REQUIREMENT
Look for the word "pencil" in the data below, and copy every line that holds it.

Before-and-after object listings
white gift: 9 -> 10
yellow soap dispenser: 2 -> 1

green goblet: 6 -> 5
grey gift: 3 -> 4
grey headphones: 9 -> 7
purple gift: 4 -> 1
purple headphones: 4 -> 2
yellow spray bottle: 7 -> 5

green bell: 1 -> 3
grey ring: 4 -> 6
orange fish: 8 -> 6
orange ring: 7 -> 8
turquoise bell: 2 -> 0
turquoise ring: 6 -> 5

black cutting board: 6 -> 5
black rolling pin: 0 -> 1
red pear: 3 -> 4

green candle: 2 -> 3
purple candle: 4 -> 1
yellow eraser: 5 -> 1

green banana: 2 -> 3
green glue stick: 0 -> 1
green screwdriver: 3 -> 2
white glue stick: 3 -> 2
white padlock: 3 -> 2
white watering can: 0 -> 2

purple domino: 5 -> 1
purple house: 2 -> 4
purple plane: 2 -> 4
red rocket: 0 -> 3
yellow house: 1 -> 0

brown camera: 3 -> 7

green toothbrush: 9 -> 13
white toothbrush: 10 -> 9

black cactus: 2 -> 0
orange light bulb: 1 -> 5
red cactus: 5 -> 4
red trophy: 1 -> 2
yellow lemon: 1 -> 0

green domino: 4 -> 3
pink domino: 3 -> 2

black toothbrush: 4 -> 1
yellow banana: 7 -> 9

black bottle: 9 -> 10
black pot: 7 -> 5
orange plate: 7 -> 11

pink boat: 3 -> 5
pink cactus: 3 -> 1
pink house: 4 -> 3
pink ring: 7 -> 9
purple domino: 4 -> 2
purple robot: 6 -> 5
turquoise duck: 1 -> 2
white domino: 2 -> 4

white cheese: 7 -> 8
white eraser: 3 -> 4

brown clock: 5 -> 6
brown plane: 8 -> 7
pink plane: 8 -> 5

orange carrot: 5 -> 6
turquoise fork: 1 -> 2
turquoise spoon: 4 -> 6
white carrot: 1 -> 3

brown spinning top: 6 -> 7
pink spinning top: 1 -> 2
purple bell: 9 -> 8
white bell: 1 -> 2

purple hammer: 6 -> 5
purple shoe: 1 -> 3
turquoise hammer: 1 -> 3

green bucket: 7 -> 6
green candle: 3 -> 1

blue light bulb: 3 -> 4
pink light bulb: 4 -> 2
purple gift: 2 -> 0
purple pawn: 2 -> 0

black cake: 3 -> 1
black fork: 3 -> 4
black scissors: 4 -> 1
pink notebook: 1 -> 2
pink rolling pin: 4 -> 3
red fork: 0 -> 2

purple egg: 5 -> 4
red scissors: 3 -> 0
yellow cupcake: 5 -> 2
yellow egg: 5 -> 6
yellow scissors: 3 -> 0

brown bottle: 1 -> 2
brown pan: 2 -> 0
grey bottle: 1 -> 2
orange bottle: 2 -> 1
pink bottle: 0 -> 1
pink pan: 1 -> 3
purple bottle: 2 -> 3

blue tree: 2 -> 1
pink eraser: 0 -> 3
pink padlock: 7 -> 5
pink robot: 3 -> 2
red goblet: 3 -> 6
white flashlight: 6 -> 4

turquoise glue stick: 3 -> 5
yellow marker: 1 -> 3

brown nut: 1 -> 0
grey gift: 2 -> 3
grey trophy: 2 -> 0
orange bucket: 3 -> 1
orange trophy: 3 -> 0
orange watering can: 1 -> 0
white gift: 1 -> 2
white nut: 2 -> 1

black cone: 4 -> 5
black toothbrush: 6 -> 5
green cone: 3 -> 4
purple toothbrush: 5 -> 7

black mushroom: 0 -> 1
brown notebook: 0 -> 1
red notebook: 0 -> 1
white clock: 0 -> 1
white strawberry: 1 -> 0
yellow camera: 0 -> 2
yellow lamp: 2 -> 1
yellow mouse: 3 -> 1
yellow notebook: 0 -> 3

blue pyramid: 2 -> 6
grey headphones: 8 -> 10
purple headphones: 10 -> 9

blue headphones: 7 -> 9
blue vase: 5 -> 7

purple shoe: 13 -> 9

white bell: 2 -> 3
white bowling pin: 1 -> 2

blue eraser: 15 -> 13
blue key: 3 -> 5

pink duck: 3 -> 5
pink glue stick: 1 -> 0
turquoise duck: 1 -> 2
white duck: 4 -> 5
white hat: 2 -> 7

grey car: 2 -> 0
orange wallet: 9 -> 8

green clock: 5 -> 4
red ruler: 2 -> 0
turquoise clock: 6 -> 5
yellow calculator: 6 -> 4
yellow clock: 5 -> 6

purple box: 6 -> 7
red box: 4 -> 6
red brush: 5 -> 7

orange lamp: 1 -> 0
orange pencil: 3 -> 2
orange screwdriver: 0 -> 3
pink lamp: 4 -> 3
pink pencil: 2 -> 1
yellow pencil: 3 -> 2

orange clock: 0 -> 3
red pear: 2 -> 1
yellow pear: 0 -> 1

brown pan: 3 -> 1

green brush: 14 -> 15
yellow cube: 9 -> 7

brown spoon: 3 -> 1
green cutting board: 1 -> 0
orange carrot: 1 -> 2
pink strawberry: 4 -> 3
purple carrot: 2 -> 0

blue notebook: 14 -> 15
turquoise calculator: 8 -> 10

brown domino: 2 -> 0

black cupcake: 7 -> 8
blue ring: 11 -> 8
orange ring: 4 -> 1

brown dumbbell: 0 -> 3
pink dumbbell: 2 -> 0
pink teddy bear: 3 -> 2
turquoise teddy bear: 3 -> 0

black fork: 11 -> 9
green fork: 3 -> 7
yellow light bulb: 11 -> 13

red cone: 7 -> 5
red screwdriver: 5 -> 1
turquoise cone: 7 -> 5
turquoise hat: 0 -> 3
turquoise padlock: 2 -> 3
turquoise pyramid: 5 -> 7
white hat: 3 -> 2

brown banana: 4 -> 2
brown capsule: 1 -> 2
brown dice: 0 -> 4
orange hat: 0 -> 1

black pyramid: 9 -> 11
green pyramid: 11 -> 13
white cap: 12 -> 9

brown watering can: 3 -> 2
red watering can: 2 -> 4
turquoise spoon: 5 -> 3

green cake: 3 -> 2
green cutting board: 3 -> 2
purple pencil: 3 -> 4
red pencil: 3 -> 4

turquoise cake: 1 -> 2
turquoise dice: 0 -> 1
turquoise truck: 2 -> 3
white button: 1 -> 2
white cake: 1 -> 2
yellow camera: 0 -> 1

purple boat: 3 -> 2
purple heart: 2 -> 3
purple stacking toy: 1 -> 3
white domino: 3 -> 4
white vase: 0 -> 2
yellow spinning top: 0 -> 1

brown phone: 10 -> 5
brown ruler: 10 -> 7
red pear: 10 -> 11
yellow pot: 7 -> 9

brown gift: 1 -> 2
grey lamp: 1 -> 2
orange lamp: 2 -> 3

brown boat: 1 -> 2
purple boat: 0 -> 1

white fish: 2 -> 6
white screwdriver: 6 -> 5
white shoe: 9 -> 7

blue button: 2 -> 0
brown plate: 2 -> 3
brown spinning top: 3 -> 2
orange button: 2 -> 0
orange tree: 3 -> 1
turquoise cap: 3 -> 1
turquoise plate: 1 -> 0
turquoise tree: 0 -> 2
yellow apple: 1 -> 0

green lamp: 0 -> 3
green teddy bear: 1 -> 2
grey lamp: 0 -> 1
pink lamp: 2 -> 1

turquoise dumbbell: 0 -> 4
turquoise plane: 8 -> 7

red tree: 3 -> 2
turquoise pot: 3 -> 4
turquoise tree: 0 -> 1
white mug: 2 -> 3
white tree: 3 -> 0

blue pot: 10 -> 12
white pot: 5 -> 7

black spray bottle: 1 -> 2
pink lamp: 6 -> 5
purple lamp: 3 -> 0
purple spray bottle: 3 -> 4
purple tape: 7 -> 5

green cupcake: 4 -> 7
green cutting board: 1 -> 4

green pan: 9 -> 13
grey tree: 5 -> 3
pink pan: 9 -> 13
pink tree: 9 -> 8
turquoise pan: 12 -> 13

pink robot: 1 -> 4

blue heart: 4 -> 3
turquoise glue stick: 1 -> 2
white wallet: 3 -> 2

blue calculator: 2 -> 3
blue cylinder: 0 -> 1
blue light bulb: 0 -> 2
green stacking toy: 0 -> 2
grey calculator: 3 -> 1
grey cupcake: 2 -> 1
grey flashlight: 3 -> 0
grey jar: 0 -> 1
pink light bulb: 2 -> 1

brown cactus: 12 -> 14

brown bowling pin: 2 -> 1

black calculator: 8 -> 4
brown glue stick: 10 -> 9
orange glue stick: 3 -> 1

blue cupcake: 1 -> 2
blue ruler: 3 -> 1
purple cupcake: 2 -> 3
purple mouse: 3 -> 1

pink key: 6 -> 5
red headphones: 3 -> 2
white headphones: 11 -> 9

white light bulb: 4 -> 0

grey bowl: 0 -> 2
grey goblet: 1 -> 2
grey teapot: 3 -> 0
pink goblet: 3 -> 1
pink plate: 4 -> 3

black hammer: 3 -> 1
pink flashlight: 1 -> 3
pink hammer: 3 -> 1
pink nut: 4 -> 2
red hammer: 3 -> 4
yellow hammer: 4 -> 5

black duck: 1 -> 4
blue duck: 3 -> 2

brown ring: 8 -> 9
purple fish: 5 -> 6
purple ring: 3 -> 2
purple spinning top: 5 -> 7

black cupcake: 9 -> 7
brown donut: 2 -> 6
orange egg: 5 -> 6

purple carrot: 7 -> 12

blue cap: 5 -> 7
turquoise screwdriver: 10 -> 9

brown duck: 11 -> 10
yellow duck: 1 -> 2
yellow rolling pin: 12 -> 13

ANSWER BELOW
orange pencil: 3 -> 2
pink pencil: 2 -> 1
yellow pencil: 3 -> 2
purple pencil: 3 -> 4
red pencil: 3 -> 4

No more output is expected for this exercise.